→ **Task to complete**
The entries that follow need to be retyped verbatim.

START Records provided

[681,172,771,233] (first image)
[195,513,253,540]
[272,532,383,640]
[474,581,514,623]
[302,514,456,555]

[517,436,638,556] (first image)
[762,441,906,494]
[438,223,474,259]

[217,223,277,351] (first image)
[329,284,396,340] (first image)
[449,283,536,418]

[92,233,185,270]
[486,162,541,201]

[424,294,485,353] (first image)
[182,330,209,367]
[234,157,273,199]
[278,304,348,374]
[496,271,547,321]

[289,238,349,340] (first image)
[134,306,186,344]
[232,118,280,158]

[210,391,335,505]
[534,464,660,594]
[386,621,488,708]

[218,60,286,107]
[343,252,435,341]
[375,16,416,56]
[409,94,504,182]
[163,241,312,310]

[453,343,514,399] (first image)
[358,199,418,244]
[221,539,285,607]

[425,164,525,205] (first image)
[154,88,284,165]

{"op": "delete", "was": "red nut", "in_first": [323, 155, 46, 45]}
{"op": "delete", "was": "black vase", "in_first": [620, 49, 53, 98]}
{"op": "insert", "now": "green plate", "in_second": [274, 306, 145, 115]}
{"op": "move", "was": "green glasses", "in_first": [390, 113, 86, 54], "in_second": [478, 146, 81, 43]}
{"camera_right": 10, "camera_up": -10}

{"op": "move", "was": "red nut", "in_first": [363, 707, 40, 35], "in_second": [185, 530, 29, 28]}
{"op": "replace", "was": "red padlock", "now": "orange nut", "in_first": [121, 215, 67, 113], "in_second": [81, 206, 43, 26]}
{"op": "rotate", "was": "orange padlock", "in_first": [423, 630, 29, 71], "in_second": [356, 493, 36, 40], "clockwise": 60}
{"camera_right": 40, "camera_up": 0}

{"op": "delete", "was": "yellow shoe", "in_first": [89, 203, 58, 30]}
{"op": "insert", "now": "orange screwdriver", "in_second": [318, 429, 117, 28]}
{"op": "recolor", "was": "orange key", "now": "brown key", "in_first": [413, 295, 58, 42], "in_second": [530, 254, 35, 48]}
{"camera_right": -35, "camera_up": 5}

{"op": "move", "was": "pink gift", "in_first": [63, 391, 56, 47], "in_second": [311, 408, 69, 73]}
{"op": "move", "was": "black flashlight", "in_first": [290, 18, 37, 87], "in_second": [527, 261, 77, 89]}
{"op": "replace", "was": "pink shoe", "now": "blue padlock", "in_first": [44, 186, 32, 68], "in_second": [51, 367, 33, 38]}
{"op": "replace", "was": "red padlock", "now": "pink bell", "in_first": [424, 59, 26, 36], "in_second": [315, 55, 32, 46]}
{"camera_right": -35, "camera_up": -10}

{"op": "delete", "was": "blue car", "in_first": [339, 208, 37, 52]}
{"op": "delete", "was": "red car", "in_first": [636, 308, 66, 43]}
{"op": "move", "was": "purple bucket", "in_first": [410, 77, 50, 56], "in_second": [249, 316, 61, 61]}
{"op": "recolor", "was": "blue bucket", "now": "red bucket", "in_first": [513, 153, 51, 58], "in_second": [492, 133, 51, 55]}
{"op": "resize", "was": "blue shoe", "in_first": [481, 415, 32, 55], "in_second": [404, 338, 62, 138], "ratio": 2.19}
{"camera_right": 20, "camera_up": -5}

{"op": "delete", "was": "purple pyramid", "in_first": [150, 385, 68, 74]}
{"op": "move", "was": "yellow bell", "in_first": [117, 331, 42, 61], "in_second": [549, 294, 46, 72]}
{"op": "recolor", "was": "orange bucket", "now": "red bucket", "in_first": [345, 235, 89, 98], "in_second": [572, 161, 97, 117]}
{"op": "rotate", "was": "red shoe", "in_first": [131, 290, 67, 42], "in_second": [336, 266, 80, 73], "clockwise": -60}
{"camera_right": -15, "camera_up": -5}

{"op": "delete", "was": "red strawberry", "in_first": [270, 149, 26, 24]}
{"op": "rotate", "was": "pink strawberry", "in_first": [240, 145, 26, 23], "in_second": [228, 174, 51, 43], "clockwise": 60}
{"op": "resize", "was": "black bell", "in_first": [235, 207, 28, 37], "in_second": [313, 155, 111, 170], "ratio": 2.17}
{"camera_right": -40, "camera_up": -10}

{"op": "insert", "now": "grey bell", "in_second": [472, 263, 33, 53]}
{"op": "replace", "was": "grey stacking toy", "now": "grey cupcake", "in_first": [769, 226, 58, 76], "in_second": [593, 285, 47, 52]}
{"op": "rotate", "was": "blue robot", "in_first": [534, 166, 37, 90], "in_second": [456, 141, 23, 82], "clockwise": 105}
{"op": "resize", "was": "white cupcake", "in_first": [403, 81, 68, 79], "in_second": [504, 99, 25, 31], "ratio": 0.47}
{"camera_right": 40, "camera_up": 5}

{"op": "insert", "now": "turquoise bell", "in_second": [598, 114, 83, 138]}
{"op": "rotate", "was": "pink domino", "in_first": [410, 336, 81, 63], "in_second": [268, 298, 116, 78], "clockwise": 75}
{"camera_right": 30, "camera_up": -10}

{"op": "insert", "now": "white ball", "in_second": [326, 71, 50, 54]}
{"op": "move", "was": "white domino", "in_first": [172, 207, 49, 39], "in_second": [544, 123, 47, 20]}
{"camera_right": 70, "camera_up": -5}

END Records provided

→ **Answer area**
[681,172,771,233] (first image)
[195,513,253,540]
[272,532,383,640]
[474,581,514,623]
[302,514,456,555]

[517,436,638,556] (first image)
[762,441,906,494]
[438,223,474,259]

[217,223,277,351] (first image)
[329,284,396,340] (first image)
[449,283,536,418]

[92,233,185,270]
[486,162,541,201]

[424,294,485,353] (first image)
[182,330,209,367]
[234,157,273,199]
[278,304,348,374]
[496,271,547,321]

[289,238,349,340] (first image)
[134,306,186,344]
[232,118,280,158]

[210,391,335,505]
[534,464,660,594]
[386,621,488,708]

[218,60,286,107]
[343,252,435,341]
[375,16,416,56]
[409,94,504,182]
[163,241,312,310]

[453,343,514,399] (first image)
[358,199,418,244]
[221,539,285,607]

[425,164,525,205] (first image)
[154,88,284,165]

{"op": "delete", "was": "red nut", "in_first": [323, 155, 46, 45]}
{"op": "delete", "was": "black vase", "in_first": [620, 49, 53, 98]}
{"op": "insert", "now": "green plate", "in_second": [274, 306, 145, 115]}
{"op": "move", "was": "green glasses", "in_first": [390, 113, 86, 54], "in_second": [478, 146, 81, 43]}
{"camera_right": 10, "camera_up": -10}

{"op": "move", "was": "red nut", "in_first": [363, 707, 40, 35], "in_second": [185, 530, 29, 28]}
{"op": "replace", "was": "red padlock", "now": "orange nut", "in_first": [121, 215, 67, 113], "in_second": [81, 206, 43, 26]}
{"op": "rotate", "was": "orange padlock", "in_first": [423, 630, 29, 71], "in_second": [356, 493, 36, 40], "clockwise": 60}
{"camera_right": 40, "camera_up": 0}

{"op": "delete", "was": "yellow shoe", "in_first": [89, 203, 58, 30]}
{"op": "insert", "now": "orange screwdriver", "in_second": [318, 429, 117, 28]}
{"op": "recolor", "was": "orange key", "now": "brown key", "in_first": [413, 295, 58, 42], "in_second": [530, 254, 35, 48]}
{"camera_right": -35, "camera_up": 5}

{"op": "move", "was": "pink gift", "in_first": [63, 391, 56, 47], "in_second": [311, 408, 69, 73]}
{"op": "move", "was": "black flashlight", "in_first": [290, 18, 37, 87], "in_second": [527, 261, 77, 89]}
{"op": "replace", "was": "pink shoe", "now": "blue padlock", "in_first": [44, 186, 32, 68], "in_second": [51, 367, 33, 38]}
{"op": "replace", "was": "red padlock", "now": "pink bell", "in_first": [424, 59, 26, 36], "in_second": [315, 55, 32, 46]}
{"camera_right": -35, "camera_up": -10}

{"op": "delete", "was": "blue car", "in_first": [339, 208, 37, 52]}
{"op": "delete", "was": "red car", "in_first": [636, 308, 66, 43]}
{"op": "move", "was": "purple bucket", "in_first": [410, 77, 50, 56], "in_second": [249, 316, 61, 61]}
{"op": "recolor", "was": "blue bucket", "now": "red bucket", "in_first": [513, 153, 51, 58], "in_second": [492, 133, 51, 55]}
{"op": "resize", "was": "blue shoe", "in_first": [481, 415, 32, 55], "in_second": [404, 338, 62, 138], "ratio": 2.19}
{"camera_right": 20, "camera_up": -5}

{"op": "delete", "was": "purple pyramid", "in_first": [150, 385, 68, 74]}
{"op": "move", "was": "yellow bell", "in_first": [117, 331, 42, 61], "in_second": [549, 294, 46, 72]}
{"op": "recolor", "was": "orange bucket", "now": "red bucket", "in_first": [345, 235, 89, 98], "in_second": [572, 161, 97, 117]}
{"op": "rotate", "was": "red shoe", "in_first": [131, 290, 67, 42], "in_second": [336, 266, 80, 73], "clockwise": -60}
{"camera_right": -15, "camera_up": -5}

{"op": "delete", "was": "red strawberry", "in_first": [270, 149, 26, 24]}
{"op": "rotate", "was": "pink strawberry", "in_first": [240, 145, 26, 23], "in_second": [228, 174, 51, 43], "clockwise": 60}
{"op": "resize", "was": "black bell", "in_first": [235, 207, 28, 37], "in_second": [313, 155, 111, 170], "ratio": 2.17}
{"camera_right": -40, "camera_up": -10}

{"op": "insert", "now": "grey bell", "in_second": [472, 263, 33, 53]}
{"op": "replace", "was": "grey stacking toy", "now": "grey cupcake", "in_first": [769, 226, 58, 76], "in_second": [593, 285, 47, 52]}
{"op": "rotate", "was": "blue robot", "in_first": [534, 166, 37, 90], "in_second": [456, 141, 23, 82], "clockwise": 105}
{"op": "resize", "was": "white cupcake", "in_first": [403, 81, 68, 79], "in_second": [504, 99, 25, 31], "ratio": 0.47}
{"camera_right": 40, "camera_up": 5}

{"op": "insert", "now": "turquoise bell", "in_second": [598, 114, 83, 138]}
{"op": "rotate", "was": "pink domino", "in_first": [410, 336, 81, 63], "in_second": [268, 298, 116, 78], "clockwise": 75}
{"camera_right": 30, "camera_up": -10}

{"op": "insert", "now": "white ball", "in_second": [326, 71, 50, 54]}
{"op": "move", "was": "white domino", "in_first": [172, 207, 49, 39], "in_second": [544, 123, 47, 20]}
{"camera_right": 70, "camera_up": -5}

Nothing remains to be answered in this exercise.